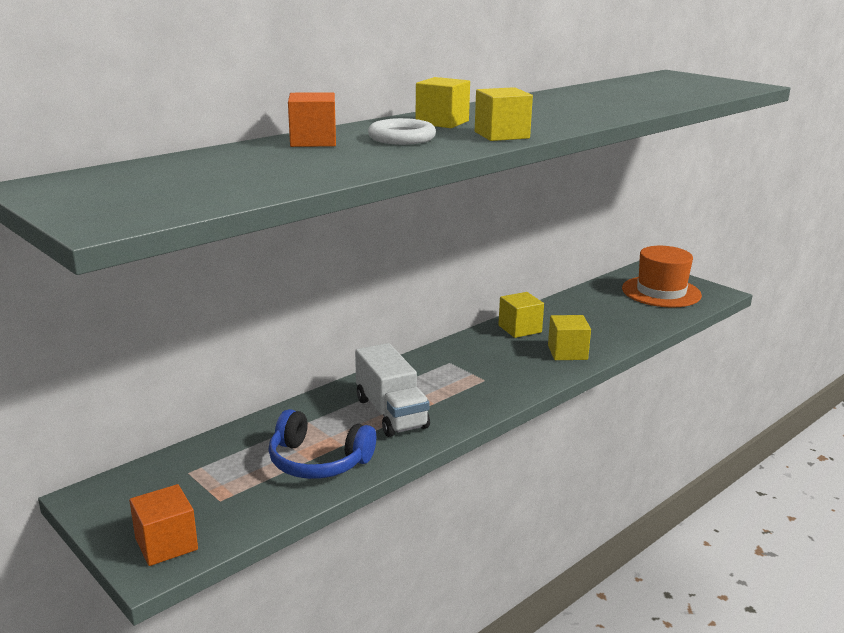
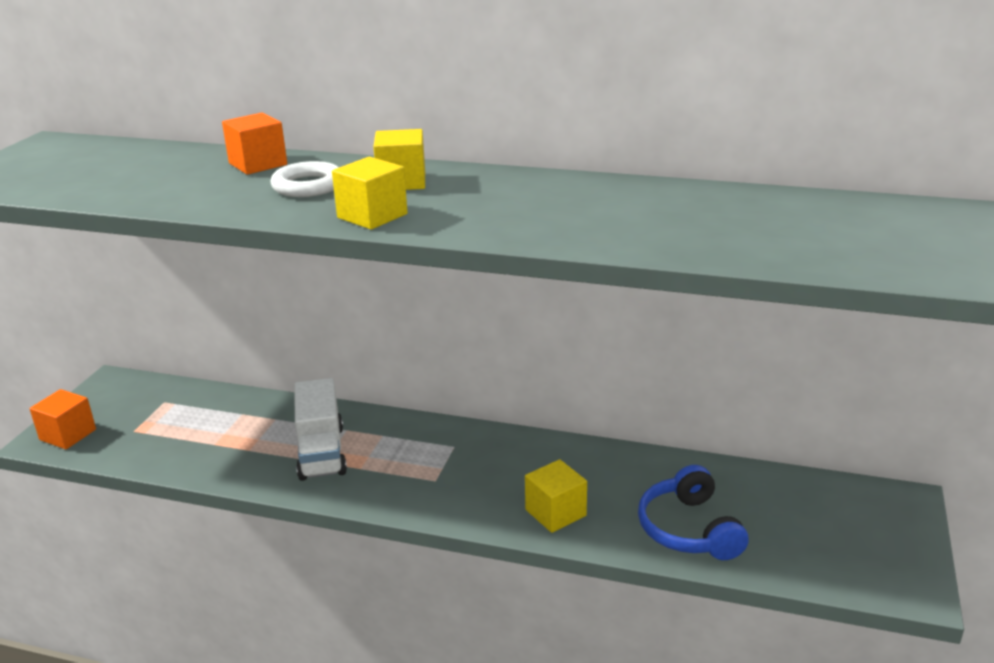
camera: 60 degrees right, 5 degrees up
(318, 461) = (213, 449): blue headphones -> blue headphones (688, 529)
(391, 413) = (321, 452): white truck -> white truck turned 45 degrees counterclockwise
(520, 329) = (581, 461): yellow cube -> none
(661, 292) = (838, 534): orange hat -> none

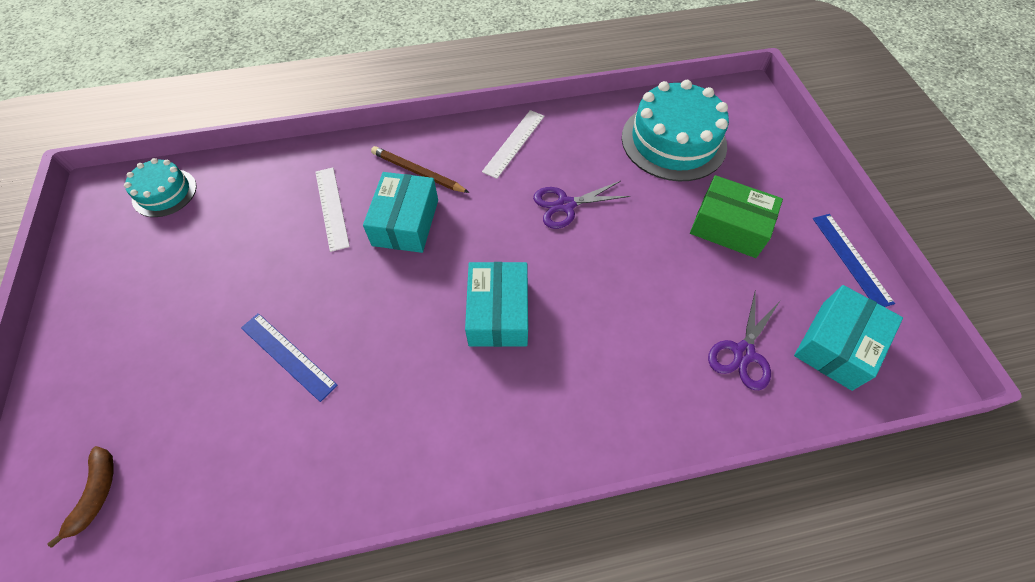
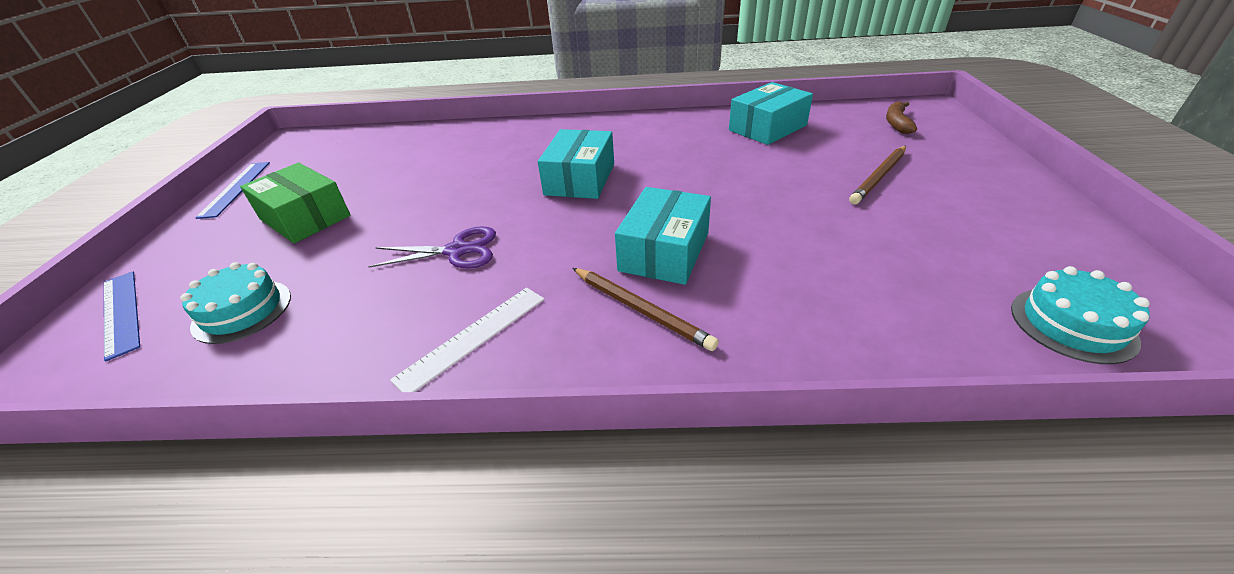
camera: 165 degrees left, 20 degrees down
(192, 348) = (879, 177): none -> brown pencil
(288, 356) = (779, 168): blue ruler -> blue ruler (121, 312)
(332, 208) = (770, 276): white ruler -> none
(673, 141) = (242, 311): turquoise cake -> turquoise cake, size x0.55
(743, 353) = (399, 150): purple scissors -> none
(836, 345) = (328, 150): turquoise box -> turquoise box (767, 128)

********

» TASK TO CARRY OUT: Where a line above holds the string "degrees", copy that line.

» YOUR SOLUTION:
camera: 60 degrees right, 5 degrees up
(391, 413) = (321, 452): white truck -> white truck turned 45 degrees counterclockwise
camera: 165 degrees left, 20 degrees down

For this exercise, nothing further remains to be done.